DIRECTIONS FOR THIS TASK => Search the material for the word "camera" and copy every line in which it occurs.

=== RECORDS TO PROCESS ===

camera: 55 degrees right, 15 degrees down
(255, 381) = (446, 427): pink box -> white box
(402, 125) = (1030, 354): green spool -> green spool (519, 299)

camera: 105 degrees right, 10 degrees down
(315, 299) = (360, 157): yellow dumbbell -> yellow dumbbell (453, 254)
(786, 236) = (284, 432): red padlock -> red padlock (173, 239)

===

RESPONSE BOX =>
camera: 55 degrees right, 15 degrees down
camera: 105 degrees right, 10 degrees down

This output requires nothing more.